*** Opening of Records for the exercise ***

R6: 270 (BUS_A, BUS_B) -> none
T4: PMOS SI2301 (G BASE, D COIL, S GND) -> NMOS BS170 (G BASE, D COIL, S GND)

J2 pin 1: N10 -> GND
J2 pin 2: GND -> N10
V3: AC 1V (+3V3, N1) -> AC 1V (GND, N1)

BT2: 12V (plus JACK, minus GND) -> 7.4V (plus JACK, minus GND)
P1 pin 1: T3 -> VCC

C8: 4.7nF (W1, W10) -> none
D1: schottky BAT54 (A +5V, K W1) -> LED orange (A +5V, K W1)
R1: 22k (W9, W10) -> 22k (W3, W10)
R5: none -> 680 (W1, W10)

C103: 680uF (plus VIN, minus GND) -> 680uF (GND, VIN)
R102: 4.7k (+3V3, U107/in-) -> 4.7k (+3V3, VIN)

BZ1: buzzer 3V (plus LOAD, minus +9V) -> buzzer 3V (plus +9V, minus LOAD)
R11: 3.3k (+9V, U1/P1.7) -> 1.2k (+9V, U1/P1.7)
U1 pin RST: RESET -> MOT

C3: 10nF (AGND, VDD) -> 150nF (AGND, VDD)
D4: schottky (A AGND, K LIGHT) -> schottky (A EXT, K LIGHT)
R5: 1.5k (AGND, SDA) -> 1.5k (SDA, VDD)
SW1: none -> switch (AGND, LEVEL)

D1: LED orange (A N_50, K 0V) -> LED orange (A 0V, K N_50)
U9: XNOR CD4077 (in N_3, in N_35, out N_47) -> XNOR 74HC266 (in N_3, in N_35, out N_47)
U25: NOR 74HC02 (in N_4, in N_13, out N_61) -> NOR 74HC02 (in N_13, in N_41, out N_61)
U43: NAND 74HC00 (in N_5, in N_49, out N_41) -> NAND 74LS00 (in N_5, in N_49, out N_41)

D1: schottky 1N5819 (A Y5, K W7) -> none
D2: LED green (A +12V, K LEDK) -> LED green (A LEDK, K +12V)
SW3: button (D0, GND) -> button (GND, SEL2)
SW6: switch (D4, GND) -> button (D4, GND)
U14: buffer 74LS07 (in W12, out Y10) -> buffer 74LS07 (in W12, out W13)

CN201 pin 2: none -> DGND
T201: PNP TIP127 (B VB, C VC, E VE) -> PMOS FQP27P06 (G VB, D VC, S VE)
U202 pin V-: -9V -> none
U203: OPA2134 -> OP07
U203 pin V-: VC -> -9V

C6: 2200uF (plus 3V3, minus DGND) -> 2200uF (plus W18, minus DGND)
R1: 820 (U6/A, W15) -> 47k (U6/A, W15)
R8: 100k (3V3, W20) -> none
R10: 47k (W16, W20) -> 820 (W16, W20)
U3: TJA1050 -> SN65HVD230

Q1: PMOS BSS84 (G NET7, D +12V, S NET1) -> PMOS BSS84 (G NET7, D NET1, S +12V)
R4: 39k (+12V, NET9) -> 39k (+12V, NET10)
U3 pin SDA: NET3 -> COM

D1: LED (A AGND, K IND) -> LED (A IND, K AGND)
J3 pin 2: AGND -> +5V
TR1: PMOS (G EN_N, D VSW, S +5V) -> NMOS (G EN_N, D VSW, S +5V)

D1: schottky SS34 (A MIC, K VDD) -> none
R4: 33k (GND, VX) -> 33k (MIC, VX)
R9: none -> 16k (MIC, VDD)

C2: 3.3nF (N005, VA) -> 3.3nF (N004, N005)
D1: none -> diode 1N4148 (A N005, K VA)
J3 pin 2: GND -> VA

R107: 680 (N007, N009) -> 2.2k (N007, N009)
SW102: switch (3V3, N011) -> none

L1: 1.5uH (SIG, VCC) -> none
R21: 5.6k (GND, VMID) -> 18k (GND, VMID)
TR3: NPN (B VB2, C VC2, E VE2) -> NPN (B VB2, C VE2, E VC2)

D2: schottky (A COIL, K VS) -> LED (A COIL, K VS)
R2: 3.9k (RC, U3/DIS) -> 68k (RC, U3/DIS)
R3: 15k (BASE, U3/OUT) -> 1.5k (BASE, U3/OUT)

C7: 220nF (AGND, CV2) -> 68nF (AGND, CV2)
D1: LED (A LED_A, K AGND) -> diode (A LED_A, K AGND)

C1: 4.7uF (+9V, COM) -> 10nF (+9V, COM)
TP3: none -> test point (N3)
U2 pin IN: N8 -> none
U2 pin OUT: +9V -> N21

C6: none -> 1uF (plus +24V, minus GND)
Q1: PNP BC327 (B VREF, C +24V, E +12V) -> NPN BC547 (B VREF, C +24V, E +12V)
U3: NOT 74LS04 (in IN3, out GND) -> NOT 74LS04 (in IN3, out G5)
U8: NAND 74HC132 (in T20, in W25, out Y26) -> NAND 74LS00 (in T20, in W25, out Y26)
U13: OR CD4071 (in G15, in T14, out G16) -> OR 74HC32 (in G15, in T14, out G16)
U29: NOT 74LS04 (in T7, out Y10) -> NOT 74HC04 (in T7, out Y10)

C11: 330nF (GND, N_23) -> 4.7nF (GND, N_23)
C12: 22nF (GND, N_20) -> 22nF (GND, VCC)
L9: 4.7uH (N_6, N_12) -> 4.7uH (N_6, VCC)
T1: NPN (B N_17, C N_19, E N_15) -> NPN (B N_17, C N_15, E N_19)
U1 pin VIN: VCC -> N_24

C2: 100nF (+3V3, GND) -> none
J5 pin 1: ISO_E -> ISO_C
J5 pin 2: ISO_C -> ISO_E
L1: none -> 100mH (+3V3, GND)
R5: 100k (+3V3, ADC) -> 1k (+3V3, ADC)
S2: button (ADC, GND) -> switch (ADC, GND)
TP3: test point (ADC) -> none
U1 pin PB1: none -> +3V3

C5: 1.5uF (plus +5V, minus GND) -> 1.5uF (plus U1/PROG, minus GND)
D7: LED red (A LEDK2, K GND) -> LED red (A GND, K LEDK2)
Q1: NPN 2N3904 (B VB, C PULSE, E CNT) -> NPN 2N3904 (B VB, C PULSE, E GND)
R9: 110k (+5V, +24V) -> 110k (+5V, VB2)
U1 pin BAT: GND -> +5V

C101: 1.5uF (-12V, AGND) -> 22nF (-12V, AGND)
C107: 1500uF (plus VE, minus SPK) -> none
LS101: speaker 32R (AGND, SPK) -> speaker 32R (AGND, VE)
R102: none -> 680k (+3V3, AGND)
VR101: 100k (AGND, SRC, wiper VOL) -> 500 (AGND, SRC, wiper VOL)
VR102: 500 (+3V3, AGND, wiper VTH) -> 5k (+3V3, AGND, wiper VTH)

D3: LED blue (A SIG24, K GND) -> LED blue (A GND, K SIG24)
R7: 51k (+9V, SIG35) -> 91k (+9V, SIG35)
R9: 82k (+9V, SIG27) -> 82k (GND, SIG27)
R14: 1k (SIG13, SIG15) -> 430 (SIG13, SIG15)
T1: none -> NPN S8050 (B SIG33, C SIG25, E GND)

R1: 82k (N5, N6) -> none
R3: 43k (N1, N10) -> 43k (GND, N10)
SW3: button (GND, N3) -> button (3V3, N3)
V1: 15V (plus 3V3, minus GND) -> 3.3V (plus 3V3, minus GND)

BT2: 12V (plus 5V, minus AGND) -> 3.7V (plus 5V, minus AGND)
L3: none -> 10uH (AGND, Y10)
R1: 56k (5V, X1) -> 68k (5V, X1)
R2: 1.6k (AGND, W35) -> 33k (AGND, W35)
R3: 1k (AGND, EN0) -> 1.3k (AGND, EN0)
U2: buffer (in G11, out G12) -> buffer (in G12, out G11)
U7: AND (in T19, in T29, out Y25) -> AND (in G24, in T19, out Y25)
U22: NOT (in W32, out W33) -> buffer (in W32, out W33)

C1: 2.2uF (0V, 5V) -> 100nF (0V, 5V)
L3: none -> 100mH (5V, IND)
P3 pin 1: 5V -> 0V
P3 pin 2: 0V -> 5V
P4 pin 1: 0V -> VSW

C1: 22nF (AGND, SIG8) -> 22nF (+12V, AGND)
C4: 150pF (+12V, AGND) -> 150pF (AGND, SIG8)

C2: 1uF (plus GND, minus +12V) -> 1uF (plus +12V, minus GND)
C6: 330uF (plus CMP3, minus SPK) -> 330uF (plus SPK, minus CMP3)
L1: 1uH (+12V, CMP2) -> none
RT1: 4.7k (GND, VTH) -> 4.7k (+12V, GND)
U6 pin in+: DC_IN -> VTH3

*** Close of Records for the exercise ***

The lines above from the one with "R102: 4.7k (+3V3, U107/in-)" through the one with "U25: NOR 74HC02" are to be duplicated exactly, ends included, with nothing added.

> _Result for this exercise_
R102: 4.7k (+3V3, U107/in-) -> 4.7k (+3V3, VIN)

BZ1: buzzer 3V (plus LOAD, minus +9V) -> buzzer 3V (plus +9V, minus LOAD)
R11: 3.3k (+9V, U1/P1.7) -> 1.2k (+9V, U1/P1.7)
U1 pin RST: RESET -> MOT

C3: 10nF (AGND, VDD) -> 150nF (AGND, VDD)
D4: schottky (A AGND, K LIGHT) -> schottky (A EXT, K LIGHT)
R5: 1.5k (AGND, SDA) -> 1.5k (SDA, VDD)
SW1: none -> switch (AGND, LEVEL)

D1: LED orange (A N_50, K 0V) -> LED orange (A 0V, K N_50)
U9: XNOR CD4077 (in N_3, in N_35, out N_47) -> XNOR 74HC266 (in N_3, in N_35, out N_47)
U25: NOR 74HC02 (in N_4, in N_13, out N_61) -> NOR 74HC02 (in N_13, in N_41, out N_61)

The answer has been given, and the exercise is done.